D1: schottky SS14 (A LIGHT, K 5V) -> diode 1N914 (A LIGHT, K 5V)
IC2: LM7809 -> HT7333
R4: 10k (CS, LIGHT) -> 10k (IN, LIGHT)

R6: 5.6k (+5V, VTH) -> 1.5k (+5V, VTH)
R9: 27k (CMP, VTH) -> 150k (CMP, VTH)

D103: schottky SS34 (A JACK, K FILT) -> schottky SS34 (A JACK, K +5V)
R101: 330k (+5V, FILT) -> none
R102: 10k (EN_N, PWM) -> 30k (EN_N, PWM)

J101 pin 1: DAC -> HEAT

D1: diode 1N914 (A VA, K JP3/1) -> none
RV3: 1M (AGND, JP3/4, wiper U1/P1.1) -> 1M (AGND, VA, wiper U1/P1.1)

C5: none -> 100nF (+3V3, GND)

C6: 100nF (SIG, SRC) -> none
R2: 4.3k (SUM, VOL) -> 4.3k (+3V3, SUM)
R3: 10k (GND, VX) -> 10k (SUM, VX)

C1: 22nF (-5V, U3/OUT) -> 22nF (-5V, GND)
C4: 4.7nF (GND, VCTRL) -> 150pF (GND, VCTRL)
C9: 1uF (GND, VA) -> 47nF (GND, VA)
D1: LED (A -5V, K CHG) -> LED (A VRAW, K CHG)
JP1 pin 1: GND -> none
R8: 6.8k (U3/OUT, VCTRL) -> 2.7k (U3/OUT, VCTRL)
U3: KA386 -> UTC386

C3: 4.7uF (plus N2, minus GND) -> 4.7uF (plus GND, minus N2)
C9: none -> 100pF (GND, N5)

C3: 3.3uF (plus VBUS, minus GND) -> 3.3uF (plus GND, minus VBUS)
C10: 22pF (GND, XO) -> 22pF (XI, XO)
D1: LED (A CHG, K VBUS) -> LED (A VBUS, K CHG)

────────────────

In the entries above, the lines between the one holding "R6: 5.6k (+5V, VTH) -> 1.5k (+5V, VTH)" and the one holding "C10: 22pF (GND, XO) -> 22pF (XI, XO)", inclusive, are to be printed exactly as written, and those alone.

#### [RESPONSE]
R6: 5.6k (+5V, VTH) -> 1.5k (+5V, VTH)
R9: 27k (CMP, VTH) -> 150k (CMP, VTH)

D103: schottky SS34 (A JACK, K FILT) -> schottky SS34 (A JACK, K +5V)
R101: 330k (+5V, FILT) -> none
R102: 10k (EN_N, PWM) -> 30k (EN_N, PWM)

J101 pin 1: DAC -> HEAT

D1: diode 1N914 (A VA, K JP3/1) -> none
RV3: 1M (AGND, JP3/4, wiper U1/P1.1) -> 1M (AGND, VA, wiper U1/P1.1)

C5: none -> 100nF (+3V3, GND)

C6: 100nF (SIG, SRC) -> none
R2: 4.3k (SUM, VOL) -> 4.3k (+3V3, SUM)
R3: 10k (GND, VX) -> 10k (SUM, VX)

C1: 22nF (-5V, U3/OUT) -> 22nF (-5V, GND)
C4: 4.7nF (GND, VCTRL) -> 150pF (GND, VCTRL)
C9: 1uF (GND, VA) -> 47nF (GND, VA)
D1: LED (A -5V, K CHG) -> LED (A VRAW, K CHG)
JP1 pin 1: GND -> none
R8: 6.8k (U3/OUT, VCTRL) -> 2.7k (U3/OUT, VCTRL)
U3: KA386 -> UTC386

C3: 4.7uF (plus N2, minus GND) -> 4.7uF (plus GND, minus N2)
C9: none -> 100pF (GND, N5)

C3: 3.3uF (plus VBUS, minus GND) -> 3.3uF (plus GND, minus VBUS)
C10: 22pF (GND, XO) -> 22pF (XI, XO)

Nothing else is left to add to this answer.